▸ **Assignment**
Restate the full listing word for word; images stay out of it.

▸ **Supplied data**
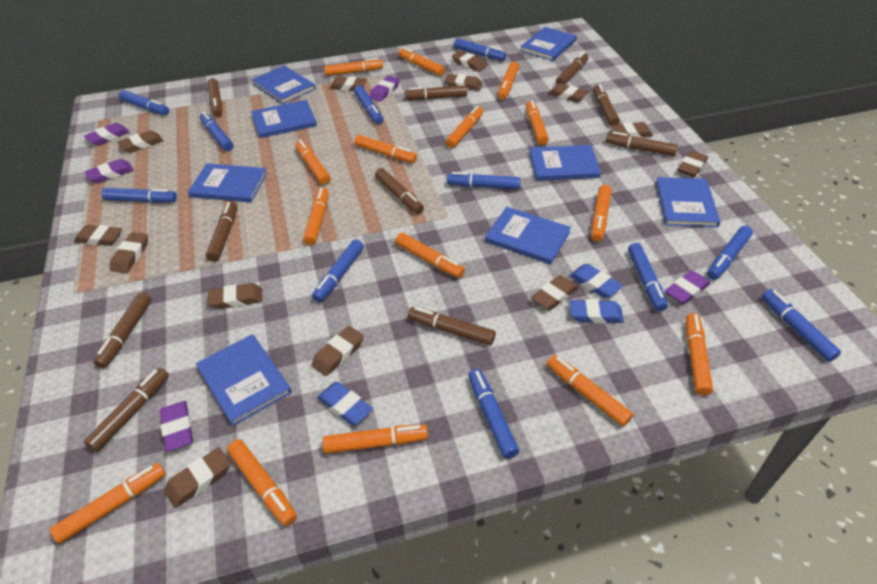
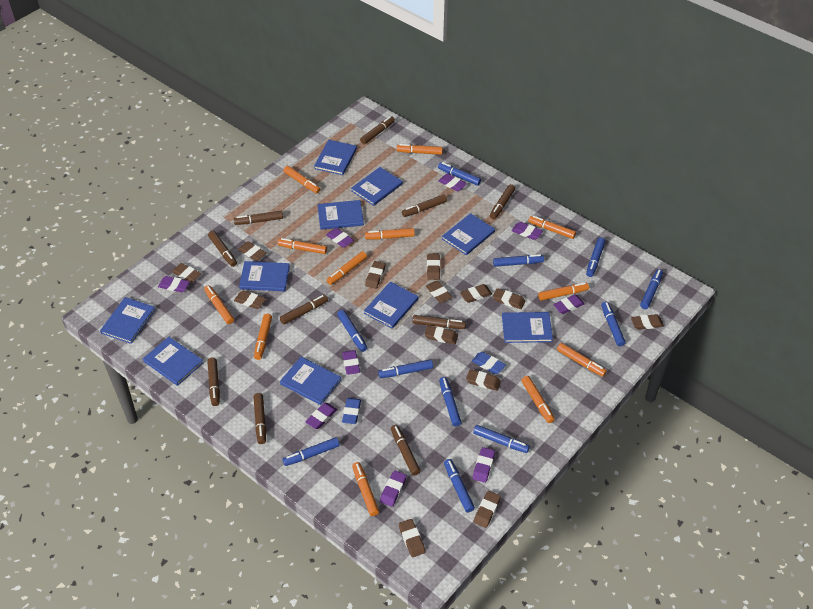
blue book: 8 -> 10
blue eraser: 3 -> 2
orange marker: 15 -> 12
purple eraser: 5 -> 9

▸ **The completed task**
blue book: 8 -> 10
blue eraser: 3 -> 2
orange marker: 15 -> 12
purple eraser: 5 -> 9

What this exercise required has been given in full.